= Exercise description =
Within the records below, find the line containing "R201: none -> 39k (+12V, W18)". Reproduce it and each line after it exactly, and nothing else.

*** Records shown ***

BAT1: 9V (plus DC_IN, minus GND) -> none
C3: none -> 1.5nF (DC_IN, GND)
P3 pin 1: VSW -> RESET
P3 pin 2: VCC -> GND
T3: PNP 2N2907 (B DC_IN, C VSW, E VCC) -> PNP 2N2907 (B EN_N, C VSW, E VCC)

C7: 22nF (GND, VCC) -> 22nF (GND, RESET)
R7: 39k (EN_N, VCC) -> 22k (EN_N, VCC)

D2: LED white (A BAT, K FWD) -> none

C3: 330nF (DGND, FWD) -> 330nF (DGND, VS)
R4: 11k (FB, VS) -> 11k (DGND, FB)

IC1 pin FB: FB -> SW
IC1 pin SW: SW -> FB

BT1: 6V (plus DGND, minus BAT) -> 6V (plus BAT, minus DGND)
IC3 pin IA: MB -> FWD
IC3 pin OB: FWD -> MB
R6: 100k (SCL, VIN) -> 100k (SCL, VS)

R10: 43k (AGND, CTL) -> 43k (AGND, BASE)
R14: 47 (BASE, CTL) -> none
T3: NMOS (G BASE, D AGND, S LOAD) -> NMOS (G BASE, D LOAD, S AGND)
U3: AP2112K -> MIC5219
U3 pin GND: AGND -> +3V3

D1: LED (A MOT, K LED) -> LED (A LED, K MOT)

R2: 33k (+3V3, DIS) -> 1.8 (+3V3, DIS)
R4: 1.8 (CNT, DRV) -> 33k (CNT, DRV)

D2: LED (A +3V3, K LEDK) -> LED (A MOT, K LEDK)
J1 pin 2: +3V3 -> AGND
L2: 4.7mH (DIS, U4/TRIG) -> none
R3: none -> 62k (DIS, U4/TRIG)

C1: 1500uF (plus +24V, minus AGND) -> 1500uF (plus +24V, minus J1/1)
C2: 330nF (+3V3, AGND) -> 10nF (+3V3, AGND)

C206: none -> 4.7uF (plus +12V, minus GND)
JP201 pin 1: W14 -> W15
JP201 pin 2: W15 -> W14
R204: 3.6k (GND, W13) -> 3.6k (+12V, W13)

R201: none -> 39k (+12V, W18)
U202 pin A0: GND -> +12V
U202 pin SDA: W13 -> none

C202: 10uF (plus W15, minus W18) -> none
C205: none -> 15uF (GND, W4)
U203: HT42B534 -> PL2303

*** End of Records shown ***

= Exercise answer =
R201: none -> 39k (+12V, W18)
U202 pin A0: GND -> +12V
U202 pin SDA: W13 -> none

C202: 10uF (plus W15, minus W18) -> none
C205: none -> 15uF (GND, W4)
U203: HT42B534 -> PL2303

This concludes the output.